What is needed
Exact reproduction of all the data is needed.

(Records from a dataset)
◇ ◇ ◇ ◇
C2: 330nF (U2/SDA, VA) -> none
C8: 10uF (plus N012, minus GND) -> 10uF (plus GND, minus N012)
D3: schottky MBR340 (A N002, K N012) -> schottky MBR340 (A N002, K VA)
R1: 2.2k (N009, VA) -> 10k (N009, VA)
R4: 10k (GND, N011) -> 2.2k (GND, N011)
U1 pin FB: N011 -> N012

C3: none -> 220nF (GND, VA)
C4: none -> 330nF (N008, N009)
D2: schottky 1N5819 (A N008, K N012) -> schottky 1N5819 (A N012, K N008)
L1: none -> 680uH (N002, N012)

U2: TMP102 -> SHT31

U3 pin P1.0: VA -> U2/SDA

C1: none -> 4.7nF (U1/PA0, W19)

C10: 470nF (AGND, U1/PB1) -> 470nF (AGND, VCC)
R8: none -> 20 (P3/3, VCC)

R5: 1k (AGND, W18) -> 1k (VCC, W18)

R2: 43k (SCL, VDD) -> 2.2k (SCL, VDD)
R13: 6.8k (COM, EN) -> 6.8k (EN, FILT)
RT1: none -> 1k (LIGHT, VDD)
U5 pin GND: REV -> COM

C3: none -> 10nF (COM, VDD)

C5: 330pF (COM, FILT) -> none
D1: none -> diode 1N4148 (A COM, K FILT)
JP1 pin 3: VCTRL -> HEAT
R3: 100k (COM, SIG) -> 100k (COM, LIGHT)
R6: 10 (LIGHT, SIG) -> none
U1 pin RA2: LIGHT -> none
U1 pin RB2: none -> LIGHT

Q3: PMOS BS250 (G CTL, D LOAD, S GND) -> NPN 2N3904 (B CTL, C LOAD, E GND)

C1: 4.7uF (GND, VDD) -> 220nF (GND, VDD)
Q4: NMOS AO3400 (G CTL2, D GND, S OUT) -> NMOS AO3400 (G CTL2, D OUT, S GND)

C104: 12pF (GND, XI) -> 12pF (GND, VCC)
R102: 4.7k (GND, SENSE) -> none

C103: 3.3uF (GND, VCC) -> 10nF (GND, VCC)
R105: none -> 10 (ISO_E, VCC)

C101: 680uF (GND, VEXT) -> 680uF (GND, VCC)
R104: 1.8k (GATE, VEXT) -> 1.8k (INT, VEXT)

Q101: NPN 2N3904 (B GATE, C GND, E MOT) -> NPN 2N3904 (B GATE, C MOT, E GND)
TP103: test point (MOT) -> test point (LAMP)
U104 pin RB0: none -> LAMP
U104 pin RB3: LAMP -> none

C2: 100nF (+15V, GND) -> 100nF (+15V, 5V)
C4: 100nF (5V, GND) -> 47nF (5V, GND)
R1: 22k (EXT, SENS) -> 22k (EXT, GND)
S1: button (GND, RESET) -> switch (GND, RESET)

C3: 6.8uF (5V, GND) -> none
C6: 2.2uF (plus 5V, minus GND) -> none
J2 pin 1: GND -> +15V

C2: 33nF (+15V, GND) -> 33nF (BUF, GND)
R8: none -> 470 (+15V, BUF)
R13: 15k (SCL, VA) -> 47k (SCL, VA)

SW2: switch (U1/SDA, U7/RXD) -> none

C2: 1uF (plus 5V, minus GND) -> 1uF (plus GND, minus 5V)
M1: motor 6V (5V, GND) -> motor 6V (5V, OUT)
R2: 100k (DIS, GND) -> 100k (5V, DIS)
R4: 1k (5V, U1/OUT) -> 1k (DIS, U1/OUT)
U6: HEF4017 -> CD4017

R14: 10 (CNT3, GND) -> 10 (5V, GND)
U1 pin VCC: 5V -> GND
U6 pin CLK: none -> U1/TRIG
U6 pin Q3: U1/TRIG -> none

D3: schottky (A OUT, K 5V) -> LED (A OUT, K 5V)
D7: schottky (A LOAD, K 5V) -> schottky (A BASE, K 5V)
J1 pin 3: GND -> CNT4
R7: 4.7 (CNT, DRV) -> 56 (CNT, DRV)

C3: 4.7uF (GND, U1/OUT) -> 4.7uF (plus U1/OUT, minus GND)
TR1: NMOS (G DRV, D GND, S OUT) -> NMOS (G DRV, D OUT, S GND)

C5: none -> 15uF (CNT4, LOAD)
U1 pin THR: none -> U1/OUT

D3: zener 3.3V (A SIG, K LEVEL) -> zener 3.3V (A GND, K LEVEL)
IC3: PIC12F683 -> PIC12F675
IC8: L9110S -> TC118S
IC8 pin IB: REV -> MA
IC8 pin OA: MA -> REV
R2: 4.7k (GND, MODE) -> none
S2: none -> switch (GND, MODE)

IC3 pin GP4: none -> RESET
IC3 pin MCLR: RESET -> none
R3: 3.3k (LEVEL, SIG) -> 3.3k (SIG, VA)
◇ ◇ ◇ ◇
Written response
C2: 330nF (U2/SDA, VA) -> none
C8: 10uF (plus N012, minus GND) -> 10uF (plus GND, minus N012)
D3: schottky MBR340 (A N002, K N012) -> schottky MBR340 (A N002, K VA)
R1: 2.2k (N009, VA) -> 10k (N009, VA)
R4: 10k (GND, N011) -> 2.2k (GND, N011)
U1 pin FB: N011 -> N012

C3: none -> 220nF (GND, VA)
C4: none -> 330nF (N008, N009)
D2: schottky 1N5819 (A N008, K N012) -> schottky 1N5819 (A N012, K N008)
L1: none -> 680uH (N002, N012)

U2: TMP102 -> SHT31

U3 pin P1.0: VA -> U2/SDA

C1: none -> 4.7nF (U1/PA0, W19)

C10: 470nF (AGND, U1/PB1) -> 470nF (AGND, VCC)
R8: none -> 20 (P3/3, VCC)

R5: 1k (AGND, W18) -> 1k (VCC, W18)

R2: 43k (SCL, VDD) -> 2.2k (SCL, VDD)
R13: 6.8k (COM, EN) -> 6.8k (EN, FILT)
RT1: none -> 1k (LIGHT, VDD)
U5 pin GND: REV -> COM

C3: none -> 10nF (COM, VDD)

C5: 330pF (COM, FILT) -> none
D1: none -> diode 1N4148 (A COM, K FILT)
JP1 pin 3: VCTRL -> HEAT
R3: 100k (COM, SIG) -> 100k (COM, LIGHT)
R6: 10 (LIGHT, SIG) -> none
U1 pin RA2: LIGHT -> none
U1 pin RB2: none -> LIGHT

Q3: PMOS BS250 (G CTL, D LOAD, S GND) -> NPN 2N3904 (B CTL, C LOAD, E GND)

C1: 4.7uF (GND, VDD) -> 220nF (GND, VDD)
Q4: NMOS AO3400 (G CTL2, D GND, S OUT) -> NMOS AO3400 (G CTL2, D OUT, S GND)

C104: 12pF (GND, XI) -> 12pF (GND, VCC)
R102: 4.7k (GND, SENSE) -> none

C103: 3.3uF (GND, VCC) -> 10nF (GND, VCC)
R105: none -> 10 (ISO_E, VCC)

C101: 680uF (GND, VEXT) -> 680uF (GND, VCC)
R104: 1.8k (GATE, VEXT) -> 1.8k (INT, VEXT)

Q101: NPN 2N3904 (B GATE, C GND, E MOT) -> NPN 2N3904 (B GATE, C MOT, E GND)
TP103: test point (MOT) -> test point (LAMP)
U104 pin RB0: none -> LAMP
U104 pin RB3: LAMP -> none

C2: 100nF (+15V, GND) -> 100nF (+15V, 5V)
C4: 100nF (5V, GND) -> 47nF (5V, GND)
R1: 22k (EXT, SENS) -> 22k (EXT, GND)
S1: button (GND, RESET) -> switch (GND, RESET)

C3: 6.8uF (5V, GND) -> none
C6: 2.2uF (plus 5V, minus GND) -> none
J2 pin 1: GND -> +15V

C2: 33nF (+15V, GND) -> 33nF (BUF, GND)
R8: none -> 470 (+15V, BUF)
R13: 15k (SCL, VA) -> 47k (SCL, VA)

SW2: switch (U1/SDA, U7/RXD) -> none

C2: 1uF (plus 5V, minus GND) -> 1uF (plus GND, minus 5V)
M1: motor 6V (5V, GND) -> motor 6V (5V, OUT)
R2: 100k (DIS, GND) -> 100k (5V, DIS)
R4: 1k (5V, U1/OUT) -> 1k (DIS, U1/OUT)
U6: HEF4017 -> CD4017

R14: 10 (CNT3, GND) -> 10 (5V, GND)
U1 pin VCC: 5V -> GND
U6 pin CLK: none -> U1/TRIG
U6 pin Q3: U1/TRIG -> none

D3: schottky (A OUT, K 5V) -> LED (A OUT, K 5V)
D7: schottky (A LOAD, K 5V) -> schottky (A BASE, K 5V)
J1 pin 3: GND -> CNT4
R7: 4.7 (CNT, DRV) -> 56 (CNT, DRV)

C3: 4.7uF (GND, U1/OUT) -> 4.7uF (plus U1/OUT, minus GND)
TR1: NMOS (G DRV, D GND, S OUT) -> NMOS (G DRV, D OUT, S GND)

C5: none -> 15uF (CNT4, LOAD)
U1 pin THR: none -> U1/OUT

D3: zener 3.3V (A SIG, K LEVEL) -> zener 3.3V (A GND, K LEVEL)
IC3: PIC12F683 -> PIC12F675
IC8: L9110S -> TC118S
IC8 pin IB: REV -> MA
IC8 pin OA: MA -> REV
R2: 4.7k (GND, MODE) -> none
S2: none -> switch (GND, MODE)

IC3 pin GP4: none -> RESET
IC3 pin MCLR: RESET -> none
R3: 3.3k (LEVEL, SIG) -> 3.3k (SIG, VA)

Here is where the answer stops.